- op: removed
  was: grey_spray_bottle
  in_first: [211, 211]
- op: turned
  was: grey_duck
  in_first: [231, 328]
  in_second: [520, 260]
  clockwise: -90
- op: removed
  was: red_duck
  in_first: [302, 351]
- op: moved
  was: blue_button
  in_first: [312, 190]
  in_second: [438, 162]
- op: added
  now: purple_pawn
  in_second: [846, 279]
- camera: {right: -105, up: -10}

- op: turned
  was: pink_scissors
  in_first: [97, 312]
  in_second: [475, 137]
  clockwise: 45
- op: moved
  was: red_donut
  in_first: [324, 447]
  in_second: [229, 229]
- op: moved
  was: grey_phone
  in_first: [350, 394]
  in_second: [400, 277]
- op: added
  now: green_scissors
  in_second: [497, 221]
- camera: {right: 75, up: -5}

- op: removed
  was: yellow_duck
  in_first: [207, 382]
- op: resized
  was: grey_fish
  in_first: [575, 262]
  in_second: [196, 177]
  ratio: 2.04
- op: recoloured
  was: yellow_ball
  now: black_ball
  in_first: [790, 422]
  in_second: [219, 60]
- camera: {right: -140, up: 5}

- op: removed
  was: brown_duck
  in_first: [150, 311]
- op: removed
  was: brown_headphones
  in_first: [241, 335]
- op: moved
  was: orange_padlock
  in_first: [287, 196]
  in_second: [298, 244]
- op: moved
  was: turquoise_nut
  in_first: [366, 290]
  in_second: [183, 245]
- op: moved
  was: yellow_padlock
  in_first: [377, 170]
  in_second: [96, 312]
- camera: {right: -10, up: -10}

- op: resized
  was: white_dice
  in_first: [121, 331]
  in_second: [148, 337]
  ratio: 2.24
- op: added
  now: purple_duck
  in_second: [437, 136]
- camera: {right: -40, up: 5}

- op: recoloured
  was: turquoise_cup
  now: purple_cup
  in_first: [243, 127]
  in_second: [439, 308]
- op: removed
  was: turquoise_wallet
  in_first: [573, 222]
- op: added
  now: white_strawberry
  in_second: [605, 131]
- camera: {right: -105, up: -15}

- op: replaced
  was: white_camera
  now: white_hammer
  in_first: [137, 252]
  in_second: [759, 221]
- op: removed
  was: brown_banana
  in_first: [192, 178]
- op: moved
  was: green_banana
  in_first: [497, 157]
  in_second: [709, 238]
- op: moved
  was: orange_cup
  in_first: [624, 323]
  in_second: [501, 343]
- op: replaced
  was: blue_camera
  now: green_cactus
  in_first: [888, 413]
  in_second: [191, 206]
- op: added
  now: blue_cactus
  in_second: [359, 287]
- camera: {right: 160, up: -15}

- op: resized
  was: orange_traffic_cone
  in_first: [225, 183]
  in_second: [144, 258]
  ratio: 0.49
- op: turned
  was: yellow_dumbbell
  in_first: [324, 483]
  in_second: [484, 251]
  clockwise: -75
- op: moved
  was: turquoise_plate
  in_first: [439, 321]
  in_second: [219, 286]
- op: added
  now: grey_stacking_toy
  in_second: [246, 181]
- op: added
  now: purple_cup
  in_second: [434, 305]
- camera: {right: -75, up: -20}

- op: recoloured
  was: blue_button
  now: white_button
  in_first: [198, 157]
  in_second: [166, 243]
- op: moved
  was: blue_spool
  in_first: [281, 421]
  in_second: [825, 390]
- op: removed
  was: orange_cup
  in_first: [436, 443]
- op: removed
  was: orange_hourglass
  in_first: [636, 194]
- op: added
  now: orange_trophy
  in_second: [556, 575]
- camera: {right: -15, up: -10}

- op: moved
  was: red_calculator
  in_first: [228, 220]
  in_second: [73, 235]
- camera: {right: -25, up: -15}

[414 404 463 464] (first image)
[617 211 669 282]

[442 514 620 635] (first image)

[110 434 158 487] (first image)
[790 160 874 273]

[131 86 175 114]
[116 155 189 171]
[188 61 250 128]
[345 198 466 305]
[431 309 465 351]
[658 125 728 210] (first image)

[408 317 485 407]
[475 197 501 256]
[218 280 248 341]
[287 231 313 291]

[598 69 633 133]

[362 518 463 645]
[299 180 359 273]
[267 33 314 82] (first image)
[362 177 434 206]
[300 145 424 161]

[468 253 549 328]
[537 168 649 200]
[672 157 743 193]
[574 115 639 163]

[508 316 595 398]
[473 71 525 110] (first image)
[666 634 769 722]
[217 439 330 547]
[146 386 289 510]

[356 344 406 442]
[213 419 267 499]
■ ■ ■ ■ ■
(Task objective)
Restate word for word the lines in the material above from the one with "was: grey_spray_bottle" to the one with "in_second: [846, 279]"; both of those lines count, and nothing else does.

(Answer to this task)
  was: grey_spray_bottle
  in_first: [211, 211]
- op: turned
  was: grey_duck
  in_first: [231, 328]
  in_second: [520, 260]
  clockwise: -90
- op: removed
  was: red_duck
  in_first: [302, 351]
- op: moved
  was: blue_button
  in_first: [312, 190]
  in_second: [438, 162]
- op: added
  now: purple_pawn
  in_second: [846, 279]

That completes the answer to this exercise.